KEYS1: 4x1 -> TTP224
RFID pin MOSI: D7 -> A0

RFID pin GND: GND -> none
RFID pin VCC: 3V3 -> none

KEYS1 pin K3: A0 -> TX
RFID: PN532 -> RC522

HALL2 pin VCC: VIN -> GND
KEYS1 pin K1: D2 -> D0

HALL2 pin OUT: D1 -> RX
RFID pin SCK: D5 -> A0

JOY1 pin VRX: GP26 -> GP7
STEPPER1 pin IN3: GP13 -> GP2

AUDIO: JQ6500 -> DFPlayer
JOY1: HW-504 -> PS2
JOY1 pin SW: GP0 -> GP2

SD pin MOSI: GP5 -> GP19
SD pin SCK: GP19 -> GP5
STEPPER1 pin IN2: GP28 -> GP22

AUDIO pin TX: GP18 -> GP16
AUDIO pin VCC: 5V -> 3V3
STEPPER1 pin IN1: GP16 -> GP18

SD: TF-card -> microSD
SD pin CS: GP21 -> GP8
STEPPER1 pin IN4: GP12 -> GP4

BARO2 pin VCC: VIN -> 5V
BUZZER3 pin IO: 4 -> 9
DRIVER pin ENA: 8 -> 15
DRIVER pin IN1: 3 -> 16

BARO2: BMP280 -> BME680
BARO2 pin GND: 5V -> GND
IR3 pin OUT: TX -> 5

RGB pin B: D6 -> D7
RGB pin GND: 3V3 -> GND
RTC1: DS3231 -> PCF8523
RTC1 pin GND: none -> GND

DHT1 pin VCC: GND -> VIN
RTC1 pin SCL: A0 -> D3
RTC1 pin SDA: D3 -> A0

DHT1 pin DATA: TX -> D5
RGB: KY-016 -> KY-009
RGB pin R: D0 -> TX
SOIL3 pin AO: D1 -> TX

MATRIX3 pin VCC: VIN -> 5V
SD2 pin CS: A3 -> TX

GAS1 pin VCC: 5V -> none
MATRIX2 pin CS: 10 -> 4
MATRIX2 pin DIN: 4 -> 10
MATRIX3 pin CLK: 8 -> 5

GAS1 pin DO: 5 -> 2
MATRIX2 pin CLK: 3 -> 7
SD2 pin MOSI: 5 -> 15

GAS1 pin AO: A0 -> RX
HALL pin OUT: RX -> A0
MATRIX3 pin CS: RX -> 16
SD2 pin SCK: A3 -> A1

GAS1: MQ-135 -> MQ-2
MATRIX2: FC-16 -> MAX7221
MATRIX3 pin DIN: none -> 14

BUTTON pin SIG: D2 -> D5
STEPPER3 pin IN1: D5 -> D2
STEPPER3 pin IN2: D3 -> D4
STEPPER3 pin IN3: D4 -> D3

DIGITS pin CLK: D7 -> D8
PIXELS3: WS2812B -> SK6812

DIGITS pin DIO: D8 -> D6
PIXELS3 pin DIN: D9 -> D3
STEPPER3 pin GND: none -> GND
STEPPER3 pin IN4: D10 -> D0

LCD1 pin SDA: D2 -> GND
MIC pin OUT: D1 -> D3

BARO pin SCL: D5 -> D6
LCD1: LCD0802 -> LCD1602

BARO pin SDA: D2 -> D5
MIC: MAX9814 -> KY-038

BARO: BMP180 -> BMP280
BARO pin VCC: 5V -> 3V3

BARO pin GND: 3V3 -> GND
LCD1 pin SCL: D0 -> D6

————

=== Instructions to follow ===
From the records above, return each line that includes "DRIVER".

=== Solved problem ===
DRIVER pin ENA: 8 -> 15
DRIVER pin IN1: 3 -> 16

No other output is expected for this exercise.